[Opening RECORDS FOR THIS EXERCISE section]
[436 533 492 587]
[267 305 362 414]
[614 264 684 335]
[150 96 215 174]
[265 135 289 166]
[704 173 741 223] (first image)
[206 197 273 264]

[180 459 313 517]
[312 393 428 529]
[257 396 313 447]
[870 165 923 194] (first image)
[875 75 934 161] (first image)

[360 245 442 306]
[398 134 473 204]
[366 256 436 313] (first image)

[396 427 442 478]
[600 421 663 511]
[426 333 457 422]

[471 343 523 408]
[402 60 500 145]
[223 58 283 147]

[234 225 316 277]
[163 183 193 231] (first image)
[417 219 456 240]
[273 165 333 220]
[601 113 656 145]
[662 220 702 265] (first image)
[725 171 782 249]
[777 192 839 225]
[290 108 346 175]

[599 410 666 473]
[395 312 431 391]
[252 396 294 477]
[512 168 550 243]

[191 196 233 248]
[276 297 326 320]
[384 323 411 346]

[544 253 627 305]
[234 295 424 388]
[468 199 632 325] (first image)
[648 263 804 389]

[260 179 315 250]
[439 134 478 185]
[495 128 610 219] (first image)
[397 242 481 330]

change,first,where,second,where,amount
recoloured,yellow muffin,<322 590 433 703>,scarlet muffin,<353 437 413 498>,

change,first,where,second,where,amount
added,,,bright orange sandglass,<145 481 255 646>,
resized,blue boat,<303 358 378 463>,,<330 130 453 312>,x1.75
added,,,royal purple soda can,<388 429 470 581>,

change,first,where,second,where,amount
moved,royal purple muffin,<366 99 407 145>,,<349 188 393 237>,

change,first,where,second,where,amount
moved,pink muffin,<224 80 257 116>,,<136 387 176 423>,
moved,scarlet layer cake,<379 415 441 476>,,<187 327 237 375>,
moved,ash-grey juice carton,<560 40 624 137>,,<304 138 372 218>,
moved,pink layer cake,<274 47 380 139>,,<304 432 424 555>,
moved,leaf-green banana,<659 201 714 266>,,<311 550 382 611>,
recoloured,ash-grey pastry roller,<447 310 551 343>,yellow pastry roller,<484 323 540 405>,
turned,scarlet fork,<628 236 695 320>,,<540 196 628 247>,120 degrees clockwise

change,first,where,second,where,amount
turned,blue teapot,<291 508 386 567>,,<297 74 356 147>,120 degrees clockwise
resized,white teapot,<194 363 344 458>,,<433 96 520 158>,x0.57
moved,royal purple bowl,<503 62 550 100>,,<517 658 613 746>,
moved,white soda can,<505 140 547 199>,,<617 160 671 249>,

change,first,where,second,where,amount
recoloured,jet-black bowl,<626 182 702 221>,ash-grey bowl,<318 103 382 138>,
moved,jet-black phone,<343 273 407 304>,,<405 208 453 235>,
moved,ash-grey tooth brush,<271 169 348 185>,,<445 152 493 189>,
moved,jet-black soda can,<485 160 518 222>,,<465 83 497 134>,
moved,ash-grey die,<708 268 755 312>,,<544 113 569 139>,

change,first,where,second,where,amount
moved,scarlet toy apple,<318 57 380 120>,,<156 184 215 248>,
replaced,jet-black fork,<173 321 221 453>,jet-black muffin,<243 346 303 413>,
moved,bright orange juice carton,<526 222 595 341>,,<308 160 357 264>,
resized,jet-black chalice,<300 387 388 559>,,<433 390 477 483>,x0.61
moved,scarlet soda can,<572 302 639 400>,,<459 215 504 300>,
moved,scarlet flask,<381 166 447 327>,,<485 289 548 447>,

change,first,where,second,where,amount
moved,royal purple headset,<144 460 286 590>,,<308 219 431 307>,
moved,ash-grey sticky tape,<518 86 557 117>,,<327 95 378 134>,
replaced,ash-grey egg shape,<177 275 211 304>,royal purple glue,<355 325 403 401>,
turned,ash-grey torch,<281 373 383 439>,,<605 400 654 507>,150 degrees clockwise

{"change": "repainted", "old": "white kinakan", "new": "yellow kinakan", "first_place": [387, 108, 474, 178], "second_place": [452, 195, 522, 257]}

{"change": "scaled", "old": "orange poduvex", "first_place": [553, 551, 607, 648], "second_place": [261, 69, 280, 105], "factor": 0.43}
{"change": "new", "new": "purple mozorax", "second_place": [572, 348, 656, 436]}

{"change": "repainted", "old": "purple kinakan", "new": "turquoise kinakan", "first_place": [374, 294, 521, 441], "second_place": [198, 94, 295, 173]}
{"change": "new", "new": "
[Closing RECORDS FOR THIS EXERCISE section]
- [WHAT THIS TASK INVOLVES] Put down each entry again, unchanged and complete.

- [ANSWER BOX]
[436 533 492 587]
[267 305 362 414]
[614 264 684 335]
[150 96 215 174]
[265 135 289 166]
[704 173 741 223] (first image)
[206 197 273 264]

[180 459 313 517]
[312 393 428 529]
[257 396 313 447]
[870 165 923 194] (first image)
[875 75 934 161] (first image)

[360 245 442 306]
[398 134 473 204]
[366 256 436 313] (first image)

[396 427 442 478]
[600 421 663 511]
[426 333 457 422]

[471 343 523 408]
[402 60 500 145]
[223 58 283 147]

[234 225 316 277]
[163 183 193 231] (first image)
[417 219 456 240]
[273 165 333 220]
[601 113 656 145]
[662 220 702 265] (first image)
[725 171 782 249]
[777 192 839 225]
[290 108 346 175]

[599 410 666 473]
[395 312 431 391]
[252 396 294 477]
[512 168 550 243]

[191 196 233 248]
[276 297 326 320]
[384 323 411 346]

[544 253 627 305]
[234 295 424 388]
[468 199 632 325] (first image)
[648 263 804 389]

[260 179 315 250]
[439 134 478 185]
[495 128 610 219] (first image)
[397 242 481 330]

change,first,where,second,where,amount
recoloured,yellow muffin,<322 590 433 703>,scarlet muffin,<353 437 413 498>,

change,first,where,second,where,amount
added,,,bright orange sandglass,<145 481 255 646>,
resized,blue boat,<303 358 378 463>,,<330 130 453 312>,x1.75
added,,,royal purple soda can,<388 429 470 581>,

change,first,where,second,where,amount
moved,royal purple muffin,<366 99 407 145>,,<349 188 393 237>,

change,first,where,second,where,amount
moved,pink muffin,<224 80 257 116>,,<136 387 176 423>,
moved,scarlet layer cake,<379 415 441 476>,,<187 327 237 375>,
moved,ash-grey juice carton,<560 40 624 137>,,<304 138 372 218>,
moved,pink layer cake,<274 47 380 139>,,<304 432 424 555>,
moved,leaf-green banana,<659 201 714 266>,,<311 550 382 611>,
recoloured,ash-grey pastry roller,<447 310 551 343>,yellow pastry roller,<484 323 540 405>,
turned,scarlet fork,<628 236 695 320>,,<540 196 628 247>,120 degrees clockwise

change,first,where,second,where,amount
turned,blue teapot,<291 508 386 567>,,<297 74 356 147>,120 degrees clockwise
resized,white teapot,<194 363 344 458>,,<433 96 520 158>,x0.57
moved,royal purple bowl,<503 62 550 100>,,<517 658 613 746>,
moved,white soda can,<505 140 547 199>,,<617 160 671 249>,

change,first,where,second,where,amount
recoloured,jet-black bowl,<626 182 702 221>,ash-grey bowl,<318 103 382 138>,
moved,jet-black phone,<343 273 407 304>,,<405 208 453 235>,
moved,ash-grey tooth brush,<271 169 348 185>,,<445 152 493 189>,
moved,jet-black soda can,<485 160 518 222>,,<465 83 497 134>,
moved,ash-grey die,<708 268 755 312>,,<544 113 569 139>,

change,first,where,second,where,amount
moved,scarlet toy apple,<318 57 380 120>,,<156 184 215 248>,
replaced,jet-black fork,<173 321 221 453>,jet-black muffin,<243 346 303 413>,
moved,bright orange juice carton,<526 222 595 341>,,<308 160 357 264>,
resized,jet-black chalice,<300 387 388 559>,,<433 390 477 483>,x0.61
moved,scarlet soda can,<572 302 639 400>,,<459 215 504 300>,
moved,scarlet flask,<381 166 447 327>,,<485 289 548 447>,

change,first,where,second,where,amount
moved,royal purple headset,<144 460 286 590>,,<308 219 431 307>,
moved,ash-grey sticky tape,<518 86 557 117>,,<327 95 378 134>,
replaced,ash-grey egg shape,<177 275 211 304>,royal purple glue,<355 325 403 401>,
turned,ash-grey torch,<281 373 383 439>,,<605 400 654 507>,150 degrees clockwise

{"change": "repainted", "old": "white kinakan", "new": "yellow kinakan", "first_place": [387, 108, 474, 178], "second_place": [452, 195, 522, 257]}

{"change": "scaled", "old": "orange poduvex", "first_place": [553, 551, 607, 648], "second_place": [261, 69, 280, 105], "factor": 0.43}
{"change": "new", "new": "purple mozorax", "second_place": [572, 348, 656, 436]}

{"change": "repainted", "old": "purple kinakan", "new": "turquoise kinakan", "first_place": [374, 294, 521, 441], "second_place": [198, 94, 295, 173]}
{"change": "new", "new": "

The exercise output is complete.